» **Input**:
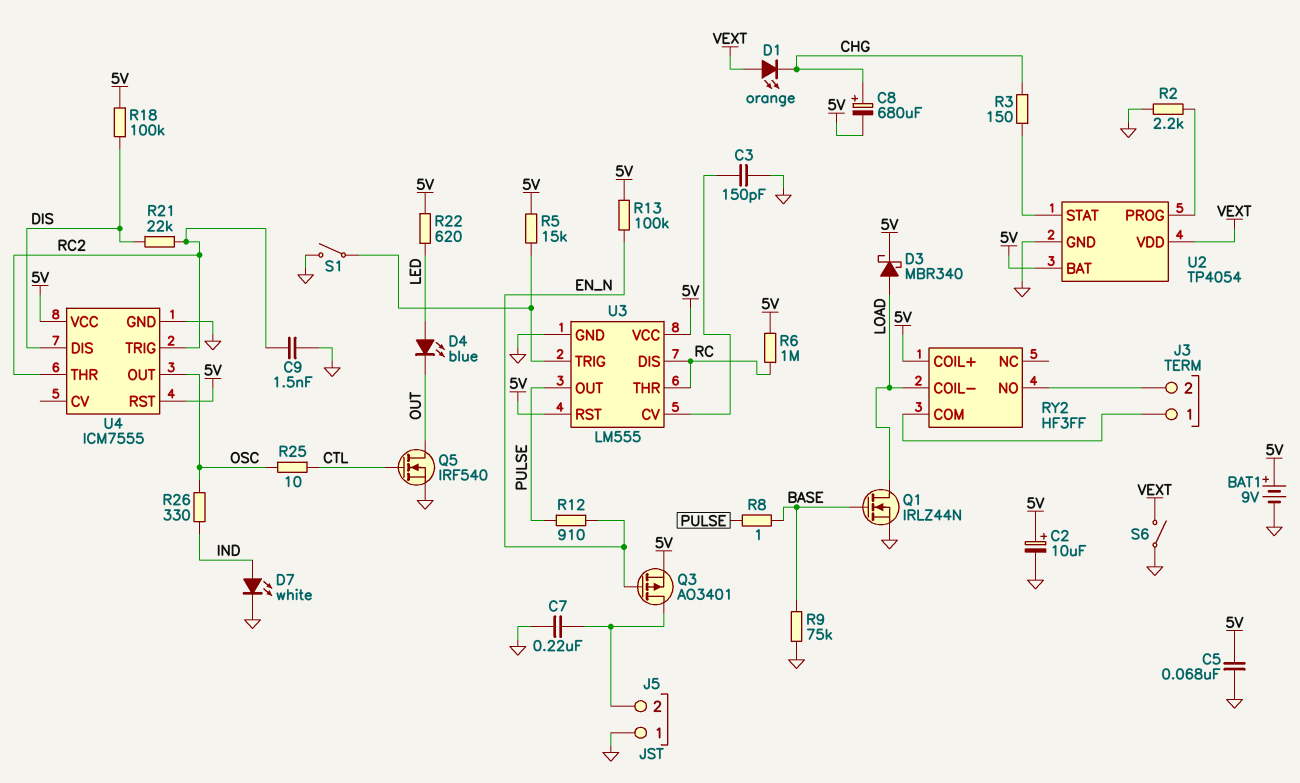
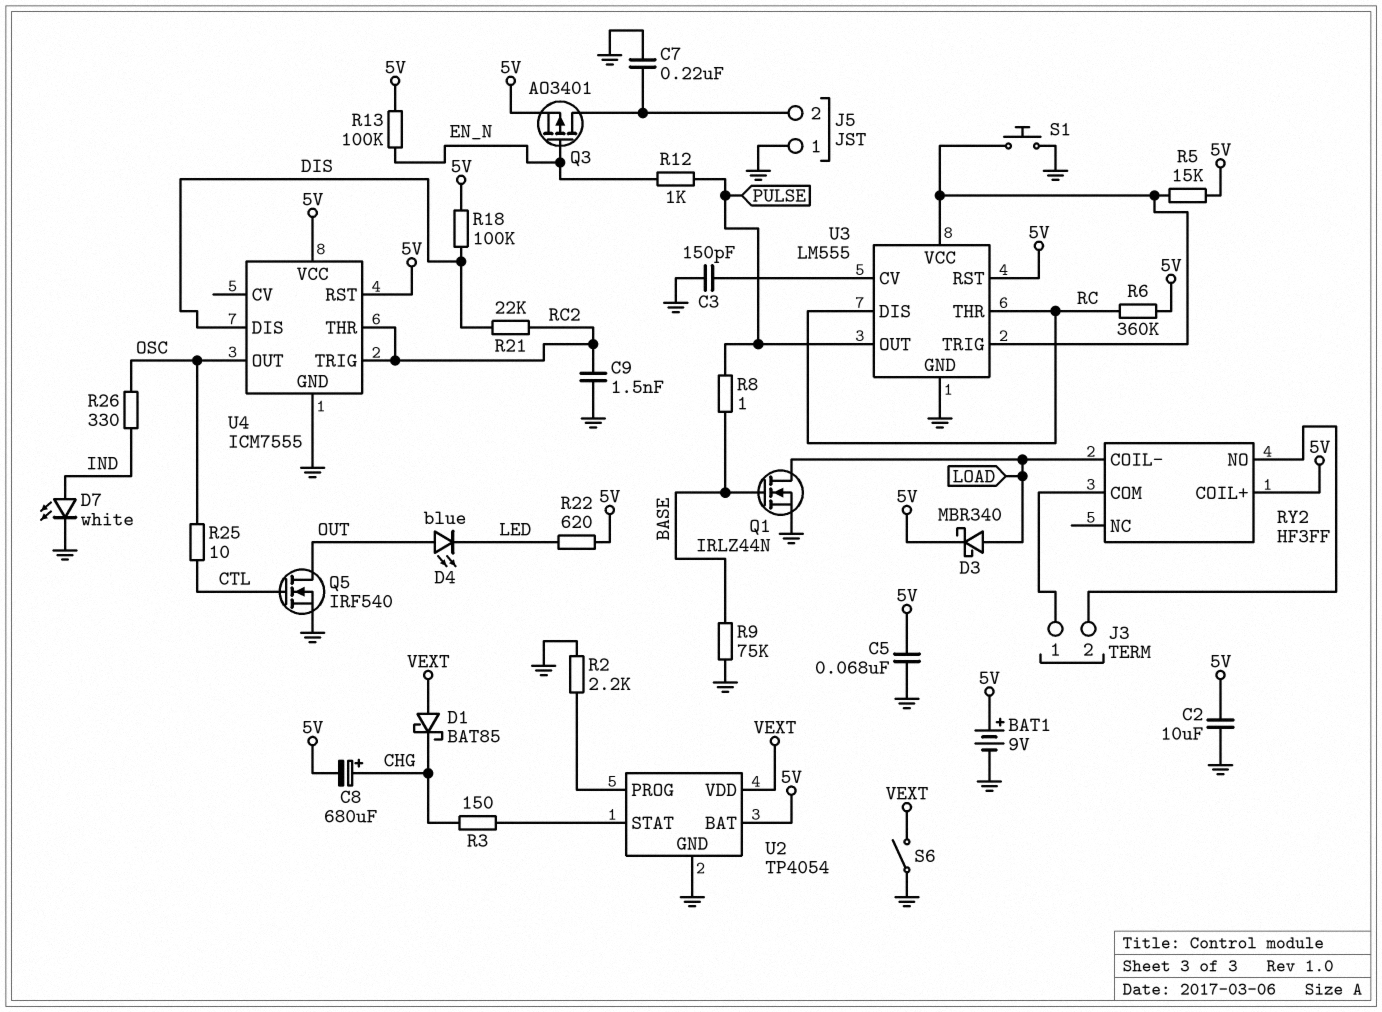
C2: 10uF (plus 5V, minus GND) -> 10uF (5V, GND)
D1: LED orange (A VEXT, K CHG) -> schottky BAT85 (A VEXT, K CHG)
D4: LED blue (A LED, K OUT) -> LED blue (A OUT, K LED)
R6: 1M (5V, RC) -> 360k (5V, RC)
R12: 910 (EN_N, PULSE) -> 1k (EN_N, PULSE)
S1: switch (GND, U3/TRIG) -> button (GND, U3/TRIG)
U3 pin VCC: 5V -> U3/TRIG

» **Exercise prompt**:
Return the lines from the one containing "R12: 910 (EN_N, PULSE) -> 1k (EN_N, PULSE)" through the last line of the records. Include both ends and nothing else.

» **Answer for the task**:
R12: 910 (EN_N, PULSE) -> 1k (EN_N, PULSE)
S1: switch (GND, U3/TRIG) -> button (GND, U3/TRIG)
U3 pin VCC: 5V -> U3/TRIG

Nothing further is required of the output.